> TO DO
From the entries below, return only the lines starting at the one that contains "R3: none -> 240k (+3V3, n7)" and ending at the one that contains "C101: 1uF (plus", exactly as they stand.

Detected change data
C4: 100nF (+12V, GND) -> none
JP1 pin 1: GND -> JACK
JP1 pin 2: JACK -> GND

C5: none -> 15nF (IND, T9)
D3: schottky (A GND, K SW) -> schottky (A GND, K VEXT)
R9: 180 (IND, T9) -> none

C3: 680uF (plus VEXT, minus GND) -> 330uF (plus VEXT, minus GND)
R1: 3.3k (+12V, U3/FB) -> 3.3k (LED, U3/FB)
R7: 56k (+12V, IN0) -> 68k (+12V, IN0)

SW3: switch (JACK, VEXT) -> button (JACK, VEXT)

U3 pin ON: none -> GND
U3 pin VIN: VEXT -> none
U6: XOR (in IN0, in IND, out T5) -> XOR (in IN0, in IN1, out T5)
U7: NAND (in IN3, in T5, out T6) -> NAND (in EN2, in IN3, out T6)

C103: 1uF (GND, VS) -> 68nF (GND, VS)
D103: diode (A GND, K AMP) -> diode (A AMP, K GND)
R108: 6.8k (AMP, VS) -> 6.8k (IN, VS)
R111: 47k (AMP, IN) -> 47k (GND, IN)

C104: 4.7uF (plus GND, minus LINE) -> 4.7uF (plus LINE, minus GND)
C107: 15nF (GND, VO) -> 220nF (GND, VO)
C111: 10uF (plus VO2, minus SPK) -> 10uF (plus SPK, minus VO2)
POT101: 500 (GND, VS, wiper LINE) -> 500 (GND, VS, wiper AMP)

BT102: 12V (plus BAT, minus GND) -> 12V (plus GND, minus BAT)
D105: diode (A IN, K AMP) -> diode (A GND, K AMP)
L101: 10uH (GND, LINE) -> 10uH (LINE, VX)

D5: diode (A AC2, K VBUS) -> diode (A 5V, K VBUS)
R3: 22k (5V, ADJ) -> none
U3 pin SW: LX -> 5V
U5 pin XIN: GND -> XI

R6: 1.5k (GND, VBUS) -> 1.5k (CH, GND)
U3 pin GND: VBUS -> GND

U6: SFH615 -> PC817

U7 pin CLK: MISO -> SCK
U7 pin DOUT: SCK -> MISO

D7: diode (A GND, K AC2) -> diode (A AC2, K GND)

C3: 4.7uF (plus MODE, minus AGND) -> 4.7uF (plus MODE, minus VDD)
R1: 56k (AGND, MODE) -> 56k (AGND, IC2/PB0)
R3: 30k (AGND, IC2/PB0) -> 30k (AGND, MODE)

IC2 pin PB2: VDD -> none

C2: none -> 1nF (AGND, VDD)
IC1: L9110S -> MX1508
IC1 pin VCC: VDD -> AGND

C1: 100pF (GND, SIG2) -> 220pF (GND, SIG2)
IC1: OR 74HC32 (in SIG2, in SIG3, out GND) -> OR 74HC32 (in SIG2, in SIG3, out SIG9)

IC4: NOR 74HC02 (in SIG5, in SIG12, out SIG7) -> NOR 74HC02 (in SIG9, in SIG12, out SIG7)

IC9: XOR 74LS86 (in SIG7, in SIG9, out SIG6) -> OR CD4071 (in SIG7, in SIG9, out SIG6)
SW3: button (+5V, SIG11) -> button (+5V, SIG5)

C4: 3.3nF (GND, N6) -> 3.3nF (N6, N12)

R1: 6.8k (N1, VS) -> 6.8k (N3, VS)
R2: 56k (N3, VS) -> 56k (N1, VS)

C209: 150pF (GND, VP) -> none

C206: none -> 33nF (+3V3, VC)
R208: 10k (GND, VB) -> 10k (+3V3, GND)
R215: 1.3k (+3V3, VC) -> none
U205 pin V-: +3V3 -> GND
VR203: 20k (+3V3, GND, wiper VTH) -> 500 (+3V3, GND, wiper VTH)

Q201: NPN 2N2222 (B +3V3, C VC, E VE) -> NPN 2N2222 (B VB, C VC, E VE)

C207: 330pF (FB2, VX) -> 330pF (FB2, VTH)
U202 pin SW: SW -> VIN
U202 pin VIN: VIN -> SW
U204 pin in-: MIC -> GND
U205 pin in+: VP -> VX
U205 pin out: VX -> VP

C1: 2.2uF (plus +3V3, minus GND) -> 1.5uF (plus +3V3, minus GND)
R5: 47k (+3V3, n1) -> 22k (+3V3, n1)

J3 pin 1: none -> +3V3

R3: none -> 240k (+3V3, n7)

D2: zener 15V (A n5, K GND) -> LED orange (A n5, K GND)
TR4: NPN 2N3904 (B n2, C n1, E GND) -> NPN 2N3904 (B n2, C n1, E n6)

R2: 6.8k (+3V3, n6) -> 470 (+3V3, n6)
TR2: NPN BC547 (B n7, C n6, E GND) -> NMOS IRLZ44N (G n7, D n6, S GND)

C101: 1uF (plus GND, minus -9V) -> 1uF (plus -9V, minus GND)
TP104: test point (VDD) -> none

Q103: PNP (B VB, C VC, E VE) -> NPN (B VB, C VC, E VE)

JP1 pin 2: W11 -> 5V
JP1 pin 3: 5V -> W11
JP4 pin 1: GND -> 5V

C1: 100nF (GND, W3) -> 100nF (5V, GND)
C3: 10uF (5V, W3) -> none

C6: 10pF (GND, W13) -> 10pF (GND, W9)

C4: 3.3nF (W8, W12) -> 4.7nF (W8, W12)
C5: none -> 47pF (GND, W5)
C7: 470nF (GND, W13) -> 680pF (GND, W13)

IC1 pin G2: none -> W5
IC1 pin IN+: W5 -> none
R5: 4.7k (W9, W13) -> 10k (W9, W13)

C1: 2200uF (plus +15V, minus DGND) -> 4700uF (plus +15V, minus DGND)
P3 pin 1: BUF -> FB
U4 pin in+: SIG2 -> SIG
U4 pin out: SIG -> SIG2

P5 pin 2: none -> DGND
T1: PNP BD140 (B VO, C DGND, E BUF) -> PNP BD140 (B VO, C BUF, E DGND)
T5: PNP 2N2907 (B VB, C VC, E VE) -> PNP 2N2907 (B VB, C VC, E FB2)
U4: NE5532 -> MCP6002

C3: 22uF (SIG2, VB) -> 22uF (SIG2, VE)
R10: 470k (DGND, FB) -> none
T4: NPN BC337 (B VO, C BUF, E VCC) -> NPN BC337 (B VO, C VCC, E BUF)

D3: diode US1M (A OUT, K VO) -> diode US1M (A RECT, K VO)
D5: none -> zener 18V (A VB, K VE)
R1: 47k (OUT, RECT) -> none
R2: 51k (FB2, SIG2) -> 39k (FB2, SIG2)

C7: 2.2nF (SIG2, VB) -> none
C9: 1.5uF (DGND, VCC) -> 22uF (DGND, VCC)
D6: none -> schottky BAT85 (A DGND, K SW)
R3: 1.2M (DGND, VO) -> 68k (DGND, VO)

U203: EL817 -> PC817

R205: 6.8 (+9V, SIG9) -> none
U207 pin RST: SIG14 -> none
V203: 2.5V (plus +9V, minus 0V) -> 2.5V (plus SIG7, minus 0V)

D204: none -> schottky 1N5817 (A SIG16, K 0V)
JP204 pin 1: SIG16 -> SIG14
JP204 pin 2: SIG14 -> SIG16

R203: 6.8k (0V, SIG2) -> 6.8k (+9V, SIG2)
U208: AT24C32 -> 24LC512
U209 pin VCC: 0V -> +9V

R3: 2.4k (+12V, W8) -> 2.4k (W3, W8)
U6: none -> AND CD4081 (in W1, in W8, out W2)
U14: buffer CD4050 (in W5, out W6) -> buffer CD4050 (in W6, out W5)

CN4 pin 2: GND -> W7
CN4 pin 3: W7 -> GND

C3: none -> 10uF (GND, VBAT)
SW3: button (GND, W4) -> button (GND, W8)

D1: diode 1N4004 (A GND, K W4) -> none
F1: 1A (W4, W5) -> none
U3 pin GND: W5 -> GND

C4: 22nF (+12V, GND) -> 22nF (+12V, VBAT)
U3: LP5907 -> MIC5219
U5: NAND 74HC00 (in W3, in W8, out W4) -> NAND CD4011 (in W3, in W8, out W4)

> SOLUTION TO THIS PROBLEM
R3: none -> 240k (+3V3, n7)

D2: zener 15V (A n5, K GND) -> LED orange (A n5, K GND)
TR4: NPN 2N3904 (B n2, C n1, E GND) -> NPN 2N3904 (B n2, C n1, E n6)

R2: 6.8k (+3V3, n6) -> 470 (+3V3, n6)
TR2: NPN BC547 (B n7, C n6, E GND) -> NMOS IRLZ44N (G n7, D n6, S GND)

C101: 1uF (plus GND, minus -9V) -> 1uF (plus -9V, minus GND)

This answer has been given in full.